[TASK BRIEF] For this exercise, return all the data exactly as it stands.

[DATA IN THIS EXERCISE]
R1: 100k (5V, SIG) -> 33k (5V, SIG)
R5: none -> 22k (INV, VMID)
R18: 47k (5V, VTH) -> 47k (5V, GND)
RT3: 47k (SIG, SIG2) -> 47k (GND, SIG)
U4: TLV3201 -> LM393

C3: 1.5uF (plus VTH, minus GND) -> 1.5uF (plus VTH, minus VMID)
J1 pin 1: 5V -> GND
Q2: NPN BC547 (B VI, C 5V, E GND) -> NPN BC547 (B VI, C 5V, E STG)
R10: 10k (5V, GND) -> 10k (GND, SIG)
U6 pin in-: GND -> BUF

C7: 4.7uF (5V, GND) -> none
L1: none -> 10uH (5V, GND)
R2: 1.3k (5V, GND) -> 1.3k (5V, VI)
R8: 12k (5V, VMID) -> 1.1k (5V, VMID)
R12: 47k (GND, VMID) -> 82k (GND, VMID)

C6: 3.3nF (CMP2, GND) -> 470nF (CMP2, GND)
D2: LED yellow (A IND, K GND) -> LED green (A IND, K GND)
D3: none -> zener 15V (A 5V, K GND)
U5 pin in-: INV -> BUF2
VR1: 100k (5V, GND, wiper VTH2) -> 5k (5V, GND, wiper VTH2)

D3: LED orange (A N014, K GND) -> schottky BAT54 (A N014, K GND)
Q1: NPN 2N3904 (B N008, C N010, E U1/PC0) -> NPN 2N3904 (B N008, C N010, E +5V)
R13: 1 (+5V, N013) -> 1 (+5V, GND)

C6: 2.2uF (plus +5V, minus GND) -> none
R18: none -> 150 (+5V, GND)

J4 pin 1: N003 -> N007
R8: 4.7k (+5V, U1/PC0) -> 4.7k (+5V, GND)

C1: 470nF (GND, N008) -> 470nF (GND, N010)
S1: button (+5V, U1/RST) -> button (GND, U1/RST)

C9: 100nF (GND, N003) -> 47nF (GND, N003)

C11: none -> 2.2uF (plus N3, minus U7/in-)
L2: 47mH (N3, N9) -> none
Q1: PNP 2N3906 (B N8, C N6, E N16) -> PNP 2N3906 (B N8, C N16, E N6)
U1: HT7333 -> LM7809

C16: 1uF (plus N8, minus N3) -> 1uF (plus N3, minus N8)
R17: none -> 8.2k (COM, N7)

[REPLY]
R1: 100k (5V, SIG) -> 33k (5V, SIG)
R5: none -> 22k (INV, VMID)
R18: 47k (5V, VTH) -> 47k (5V, GND)
RT3: 47k (SIG, SIG2) -> 47k (GND, SIG)
U4: TLV3201 -> LM393

C3: 1.5uF (plus VTH, minus GND) -> 1.5uF (plus VTH, minus VMID)
J1 pin 1: 5V -> GND
Q2: NPN BC547 (B VI, C 5V, E GND) -> NPN BC547 (B VI, C 5V, E STG)
R10: 10k (5V, GND) -> 10k (GND, SIG)
U6 pin in-: GND -> BUF

C7: 4.7uF (5V, GND) -> none
L1: none -> 10uH (5V, GND)
R2: 1.3k (5V, GND) -> 1.3k (5V, VI)
R8: 12k (5V, VMID) -> 1.1k (5V, VMID)
R12: 47k (GND, VMID) -> 82k (GND, VMID)

C6: 3.3nF (CMP2, GND) -> 470nF (CMP2, GND)
D2: LED yellow (A IND, K GND) -> LED green (A IND, K GND)
D3: none -> zener 15V (A 5V, K GND)
U5 pin in-: INV -> BUF2
VR1: 100k (5V, GND, wiper VTH2) -> 5k (5V, GND, wiper VTH2)

D3: LED orange (A N014, K GND) -> schottky BAT54 (A N014, K GND)
Q1: NPN 2N3904 (B N008, C N010, E U1/PC0) -> NPN 2N3904 (B N008, C N010, E +5V)
R13: 1 (+5V, N013) -> 1 (+5V, GND)

C6: 2.2uF (plus +5V, minus GND) -> none
R18: none -> 150 (+5V, GND)

J4 pin 1: N003 -> N007
R8: 4.7k (+5V, U1/PC0) -> 4.7k (+5V, GND)

C1: 470nF (GND, N008) -> 470nF (GND, N010)
S1: button (+5V, U1/RST) -> button (GND, U1/RST)

C9: 100nF (GND, N003) -> 47nF (GND, N003)

C11: none -> 2.2uF (plus N3, minus U7/in-)
L2: 47mH (N3, N9) -> none
Q1: PNP 2N3906 (B N8, C N6, E N16) -> PNP 2N3906 (B N8, C N16, E N6)
U1: HT7333 -> LM7809

C16: 1uF (plus N8, minus N3) -> 1uF (plus N3, minus N8)
R17: none -> 8.2k (COM, N7)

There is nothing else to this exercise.